[Content revision data]

________________

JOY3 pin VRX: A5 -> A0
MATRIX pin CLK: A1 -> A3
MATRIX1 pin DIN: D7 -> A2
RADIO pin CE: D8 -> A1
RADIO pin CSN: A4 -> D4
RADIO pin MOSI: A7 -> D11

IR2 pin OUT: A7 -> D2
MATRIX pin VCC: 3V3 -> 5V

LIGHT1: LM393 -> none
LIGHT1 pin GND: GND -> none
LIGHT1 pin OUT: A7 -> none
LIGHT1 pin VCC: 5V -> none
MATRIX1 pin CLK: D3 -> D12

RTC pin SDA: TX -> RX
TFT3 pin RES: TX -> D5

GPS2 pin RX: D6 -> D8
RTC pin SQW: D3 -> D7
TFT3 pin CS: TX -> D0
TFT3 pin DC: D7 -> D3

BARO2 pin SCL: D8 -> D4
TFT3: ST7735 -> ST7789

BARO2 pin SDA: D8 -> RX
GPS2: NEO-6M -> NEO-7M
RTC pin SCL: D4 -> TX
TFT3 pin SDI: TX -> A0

________________

_Problem to work on_
Repeat word for word each line from the one with "LIGHT1 pin GND: GND -> none" to the end of the records above, inclusive.

_Exercise response_
LIGHT1 pin GND: GND -> none
LIGHT1 pin OUT: A7 -> none
LIGHT1 pin VCC: 5V -> none
MATRIX1 pin CLK: D3 -> D12

RTC pin SDA: TX -> RX
TFT3 pin RES: TX -> D5

GPS2 pin RX: D6 -> D8
RTC pin SQW: D3 -> D7
TFT3 pin CS: TX -> D0
TFT3 pin DC: D7 -> D3

BARO2 pin SCL: D8 -> D4
TFT3: ST7735 -> ST7789

BARO2 pin SDA: D8 -> RX
GPS2: NEO-6M -> NEO-7M
RTC pin SCL: D4 -> TX
TFT3 pin SDI: TX -> A0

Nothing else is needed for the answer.